In the copy, include no pictures. Reproduce the rest of the entries exactly.

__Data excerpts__
■ ■ ■ ■ ■ ■ ■
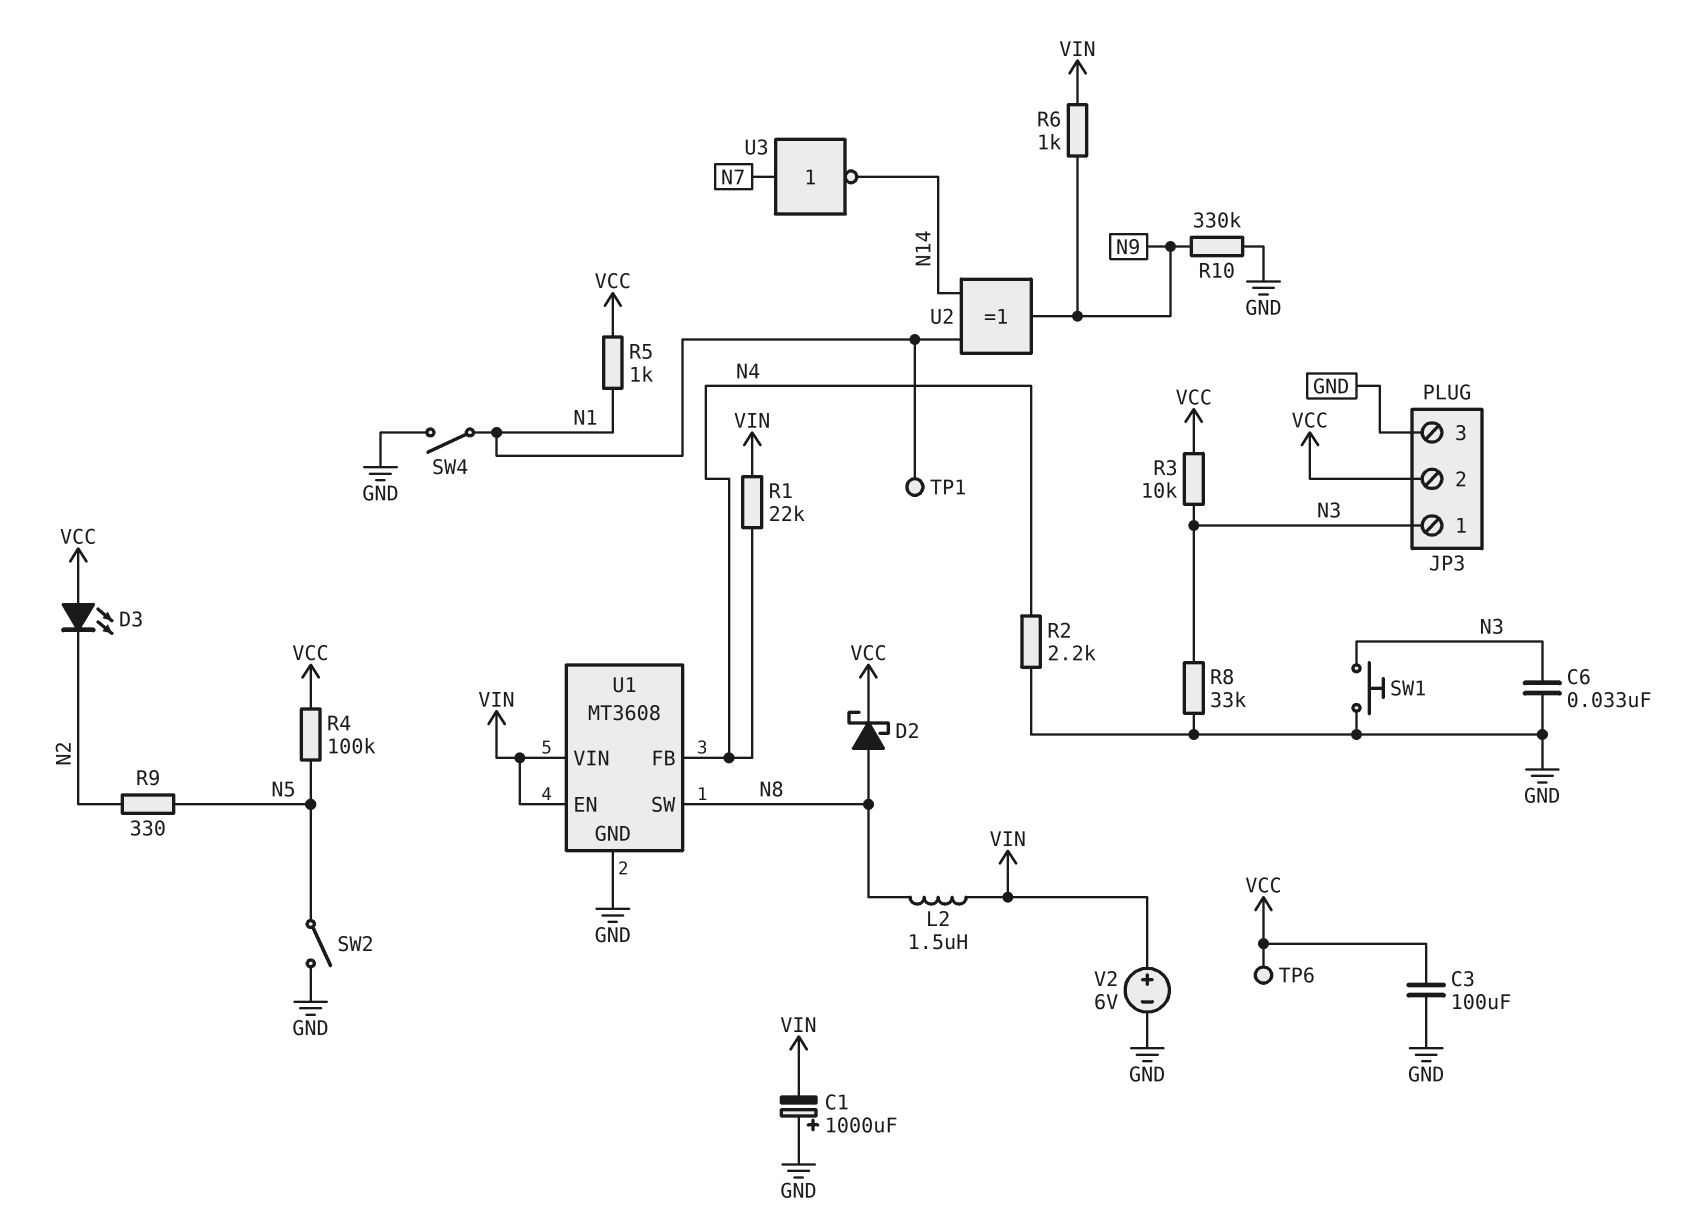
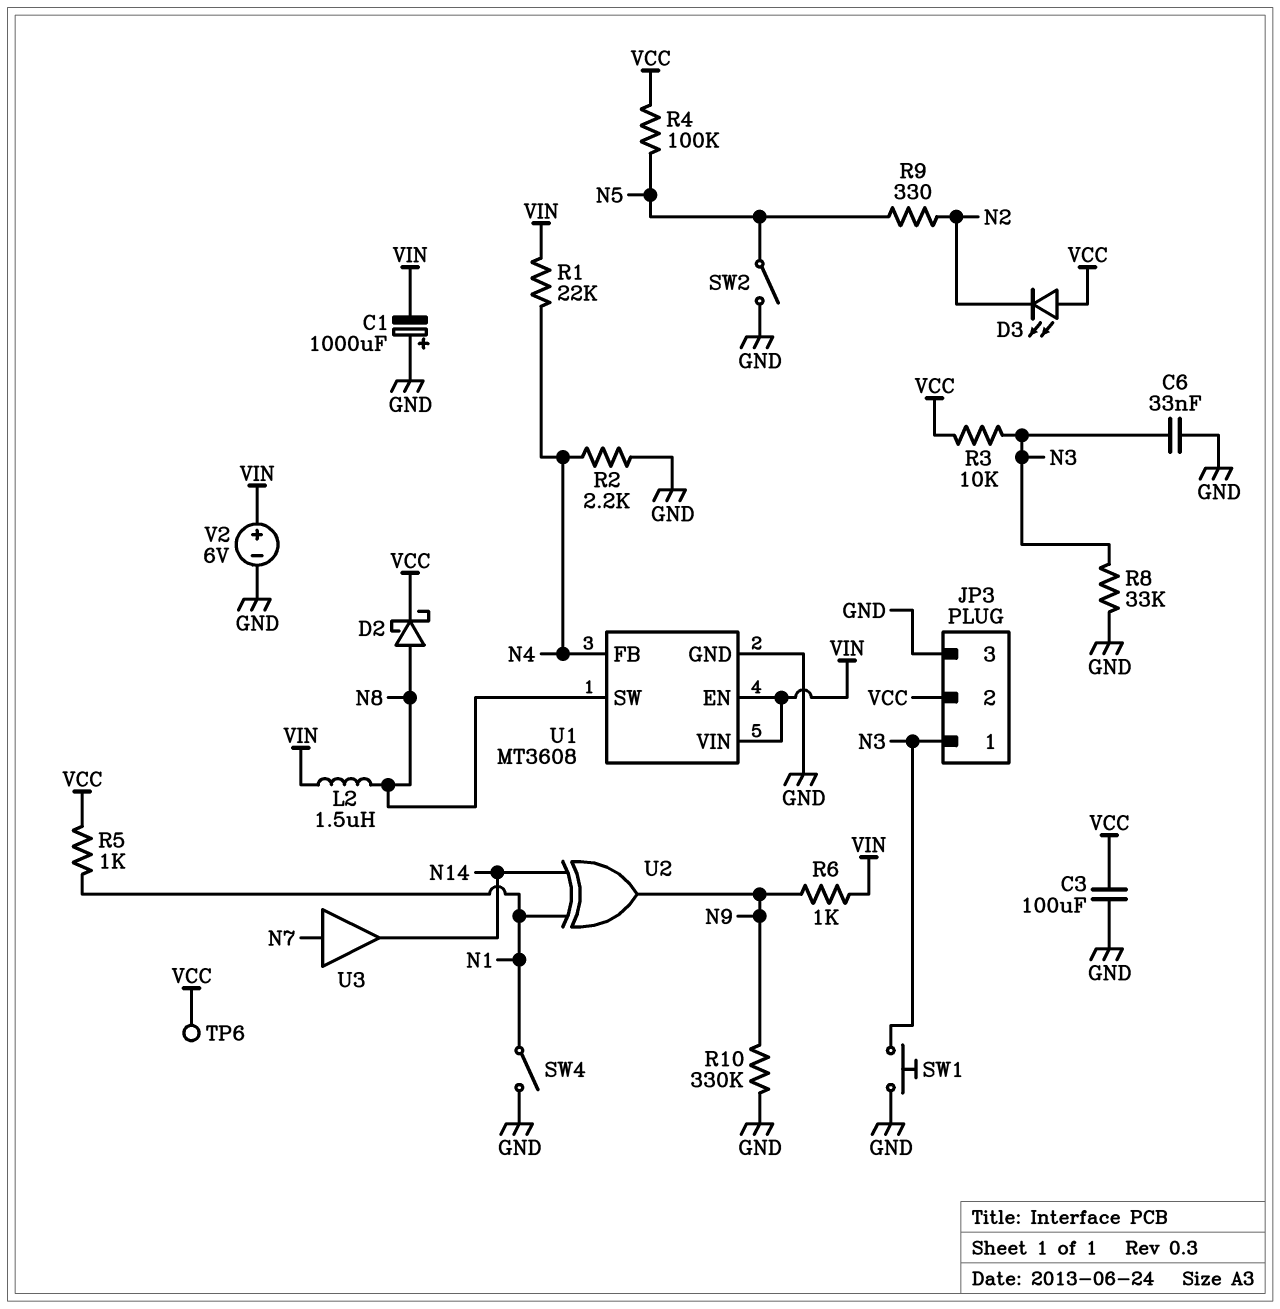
TP1: test point (N1) -> none
U3: NOT (in N7, out N14) -> buffer (in N7, out N14)

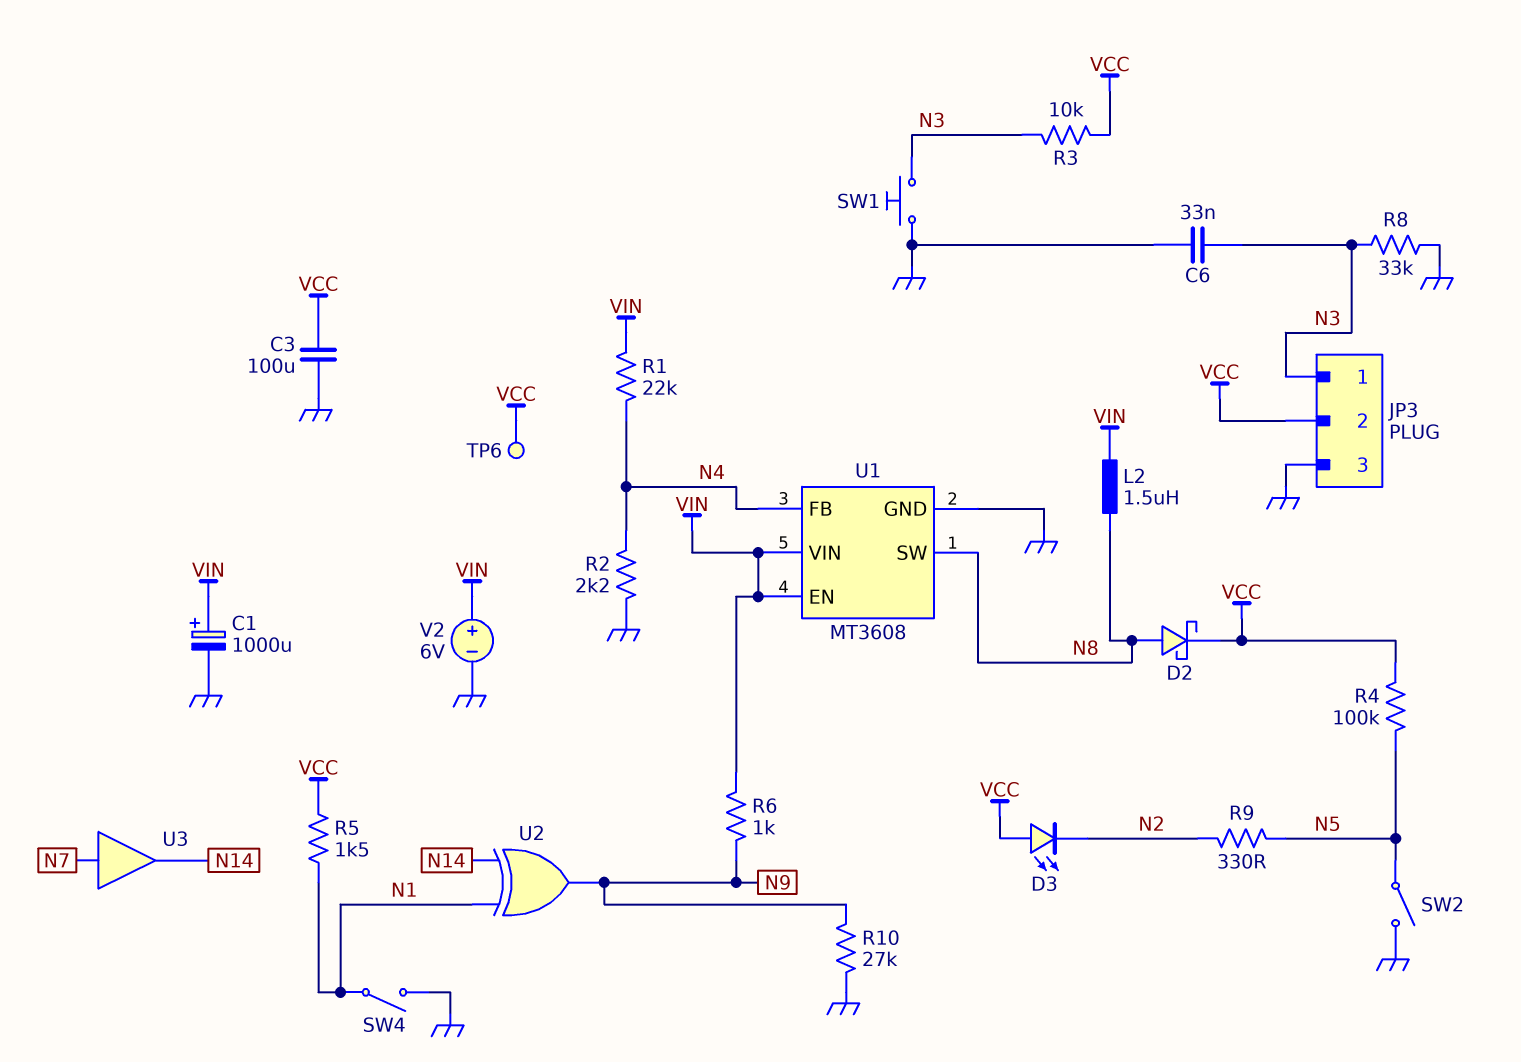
C1: 1000uF (plus GND, minus VIN) -> 1000uF (plus VIN, minus GND)
R5: 1k (N1, VCC) -> 1.5k (N1, VCC)
R10: 330k (GND, N9) -> 27k (GND, N9)

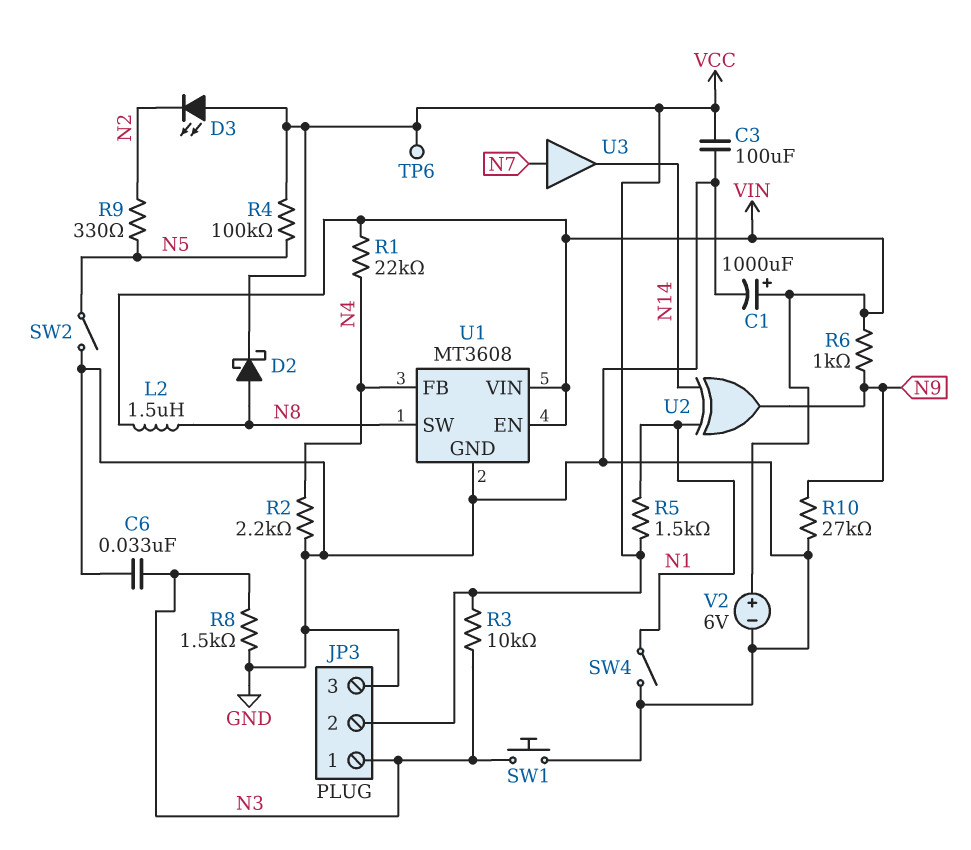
R8: 33k (GND, N3) -> 1.5k (GND, N3)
■ ■ ■ ■ ■ ■ ■
__Final answer__
TP1: test point (N1) -> none
U3: NOT (in N7, out N14) -> buffer (in N7, out N14)

C1: 1000uF (plus GND, minus VIN) -> 1000uF (plus VIN, minus GND)
R5: 1k (N1, VCC) -> 1.5k (N1, VCC)
R10: 330k (GND, N9) -> 27k (GND, N9)

R8: 33k (GND, N3) -> 1.5k (GND, N3)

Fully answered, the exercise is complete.